Two lines below mark the span: the one containing "L1: 1uH (MID, U3/G2) -> 4.7mH (MID, U3/G2)" and the one containing "R1: 3.3 (GND, ZOB) -> 33 (GND, ZOB)". Set down both, plus every line between, exactly as they stand, and nothing else.

Top of Data extract

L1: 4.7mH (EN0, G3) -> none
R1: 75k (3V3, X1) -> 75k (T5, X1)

Bottom of Data extract
Top of Data extract

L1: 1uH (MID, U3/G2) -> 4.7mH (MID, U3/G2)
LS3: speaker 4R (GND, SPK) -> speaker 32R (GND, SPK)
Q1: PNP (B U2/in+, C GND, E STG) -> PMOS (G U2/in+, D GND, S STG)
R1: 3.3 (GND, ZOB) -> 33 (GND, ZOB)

Bottom of Data extract

■ **Task response**:
L1: 1uH (MID, U3/G2) -> 4.7mH (MID, U3/G2)
LS3: speaker 4R (GND, SPK) -> speaker 32R (GND, SPK)
Q1: PNP (B U2/in+, C GND, E STG) -> PMOS (G U2/in+, D GND, S STG)
R1: 3.3 (GND, ZOB) -> 33 (GND, ZOB)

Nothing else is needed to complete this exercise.